▶ What to work on: Give back exactly the lines from the one that holds "cyan ellipse: (241, 172) -> (296, 227), moved" through the final line of the data; omit the pictures and add nothing.

──────── Source material ────────

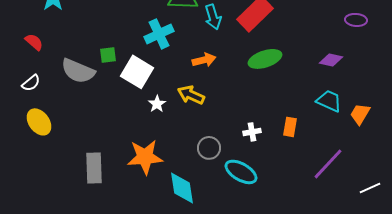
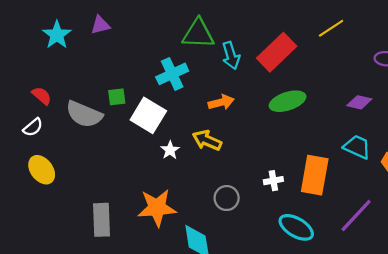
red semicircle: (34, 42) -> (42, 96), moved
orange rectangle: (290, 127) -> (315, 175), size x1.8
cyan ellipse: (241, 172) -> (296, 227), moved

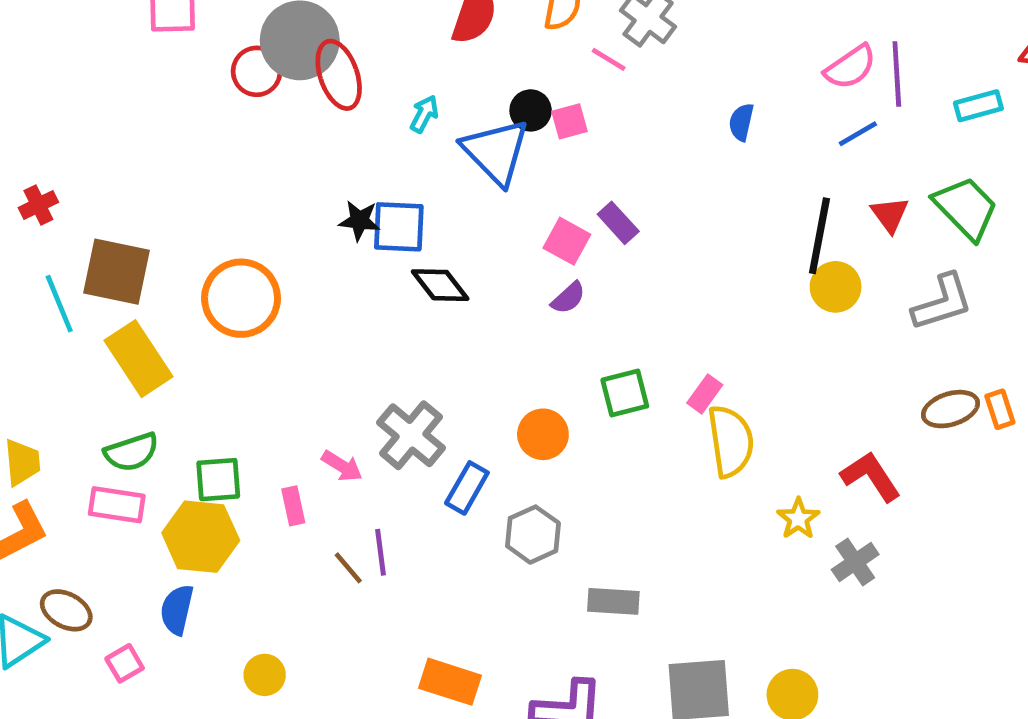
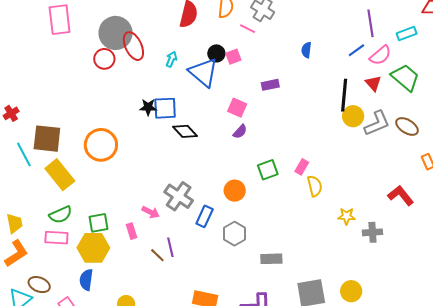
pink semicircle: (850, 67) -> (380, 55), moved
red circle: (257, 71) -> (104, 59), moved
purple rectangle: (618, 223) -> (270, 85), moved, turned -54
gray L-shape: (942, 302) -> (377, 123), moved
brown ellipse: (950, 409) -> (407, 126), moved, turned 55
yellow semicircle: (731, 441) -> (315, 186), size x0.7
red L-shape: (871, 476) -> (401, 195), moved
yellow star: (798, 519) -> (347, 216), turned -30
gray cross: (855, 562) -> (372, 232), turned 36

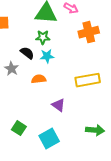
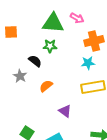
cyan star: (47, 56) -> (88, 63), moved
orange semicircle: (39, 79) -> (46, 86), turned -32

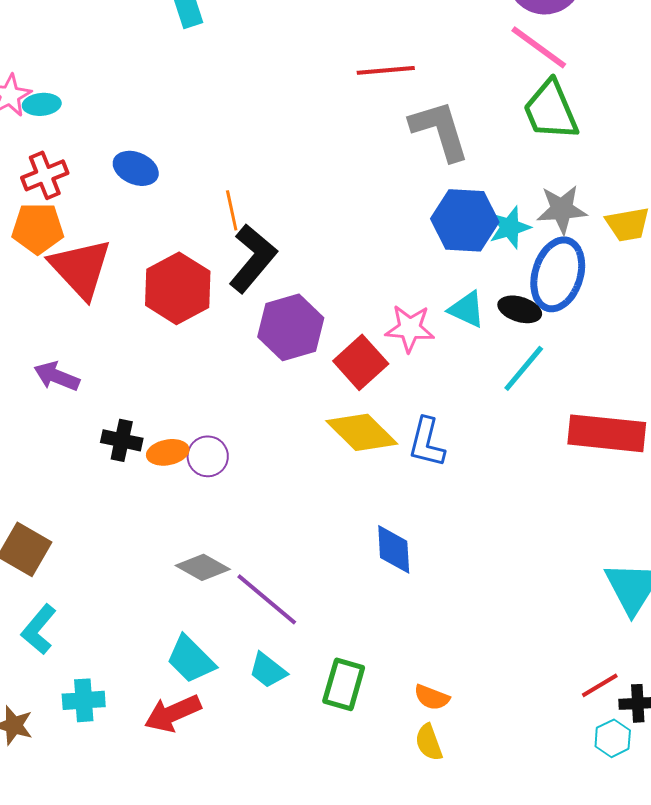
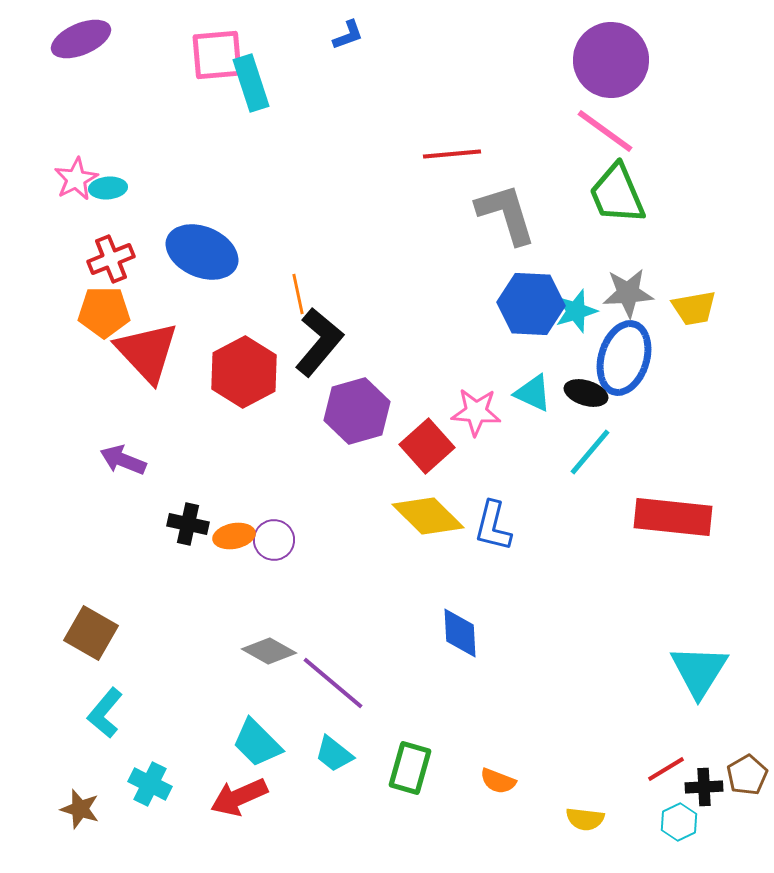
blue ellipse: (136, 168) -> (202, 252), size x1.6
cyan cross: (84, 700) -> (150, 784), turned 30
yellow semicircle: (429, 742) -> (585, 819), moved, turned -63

────────

▶ Solution:
cyan ellipse: (241, 172) -> (296, 227), moved

pink semicircle: (850, 67) -> (380, 55), moved
red circle: (257, 71) -> (104, 59), moved
purple rectangle: (618, 223) -> (270, 85), moved, turned -54
gray L-shape: (942, 302) -> (377, 123), moved
brown ellipse: (950, 409) -> (407, 126), moved, turned 55
yellow semicircle: (731, 441) -> (315, 186), size x0.7
red L-shape: (871, 476) -> (401, 195), moved
yellow star: (798, 519) -> (347, 216), turned -30
gray cross: (855, 562) -> (372, 232), turned 36

cyan star: (47, 56) -> (88, 63), moved
orange semicircle: (39, 79) -> (46, 86), turned -32

blue ellipse: (136, 168) -> (202, 252), size x1.6
cyan cross: (84, 700) -> (150, 784), turned 30
yellow semicircle: (429, 742) -> (585, 819), moved, turned -63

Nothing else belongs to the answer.